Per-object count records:
········
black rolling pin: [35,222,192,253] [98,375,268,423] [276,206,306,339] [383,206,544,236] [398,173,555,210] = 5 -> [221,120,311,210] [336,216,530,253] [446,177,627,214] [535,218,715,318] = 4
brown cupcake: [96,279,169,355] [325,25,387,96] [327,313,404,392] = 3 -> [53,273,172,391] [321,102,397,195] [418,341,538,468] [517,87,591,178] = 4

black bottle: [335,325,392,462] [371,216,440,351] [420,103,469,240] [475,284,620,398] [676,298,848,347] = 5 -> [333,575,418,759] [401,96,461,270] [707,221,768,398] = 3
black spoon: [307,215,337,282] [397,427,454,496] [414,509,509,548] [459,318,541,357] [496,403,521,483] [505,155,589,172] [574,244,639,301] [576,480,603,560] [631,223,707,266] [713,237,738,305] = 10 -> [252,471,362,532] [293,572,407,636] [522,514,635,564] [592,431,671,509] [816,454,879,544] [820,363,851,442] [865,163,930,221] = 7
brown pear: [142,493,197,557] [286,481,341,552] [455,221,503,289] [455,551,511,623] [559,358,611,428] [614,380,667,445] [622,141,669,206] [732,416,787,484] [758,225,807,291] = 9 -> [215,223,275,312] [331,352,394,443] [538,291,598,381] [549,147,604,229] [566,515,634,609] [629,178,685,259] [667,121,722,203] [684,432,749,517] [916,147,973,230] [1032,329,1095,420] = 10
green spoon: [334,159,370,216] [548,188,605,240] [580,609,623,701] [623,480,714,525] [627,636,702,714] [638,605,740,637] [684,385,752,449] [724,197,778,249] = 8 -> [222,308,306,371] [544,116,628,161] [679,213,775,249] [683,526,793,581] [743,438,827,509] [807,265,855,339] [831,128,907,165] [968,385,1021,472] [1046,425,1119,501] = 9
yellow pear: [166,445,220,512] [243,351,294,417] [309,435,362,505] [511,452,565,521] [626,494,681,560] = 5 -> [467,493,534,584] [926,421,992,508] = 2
········
Directions for this task:
Your answer must be the lines from the first line of the records through the line containing "brown pear: [142,493,197,557]", copied exactly.

Response box:
black rolling pin: [35,222,192,253] [98,375,268,423] [276,206,306,339] [383,206,544,236] [398,173,555,210] = 5 -> [221,120,311,210] [336,216,530,253] [446,177,627,214] [535,218,715,318] = 4
brown cupcake: [96,279,169,355] [325,25,387,96] [327,313,404,392] = 3 -> [53,273,172,391] [321,102,397,195] [418,341,538,468] [517,87,591,178] = 4

black bottle: [335,325,392,462] [371,216,440,351] [420,103,469,240] [475,284,620,398] [676,298,848,347] = 5 -> [333,575,418,759] [401,96,461,270] [707,221,768,398] = 3
black spoon: [307,215,337,282] [397,427,454,496] [414,509,509,548] [459,318,541,357] [496,403,521,483] [505,155,589,172] [574,244,639,301] [576,480,603,560] [631,223,707,266] [713,237,738,305] = 10 -> [252,471,362,532] [293,572,407,636] [522,514,635,564] [592,431,671,509] [816,454,879,544] [820,363,851,442] [865,163,930,221] = 7
brown pear: [142,493,197,557] [286,481,341,552] [455,221,503,289] [455,551,511,623] [559,358,611,428] [614,380,667,445] [622,141,669,206] [732,416,787,484] [758,225,807,291] = 9 -> [215,223,275,312] [331,352,394,443] [538,291,598,381] [549,147,604,229] [566,515,634,609] [629,178,685,259] [667,121,722,203] [684,432,749,517] [916,147,973,230] [1032,329,1095,420] = 10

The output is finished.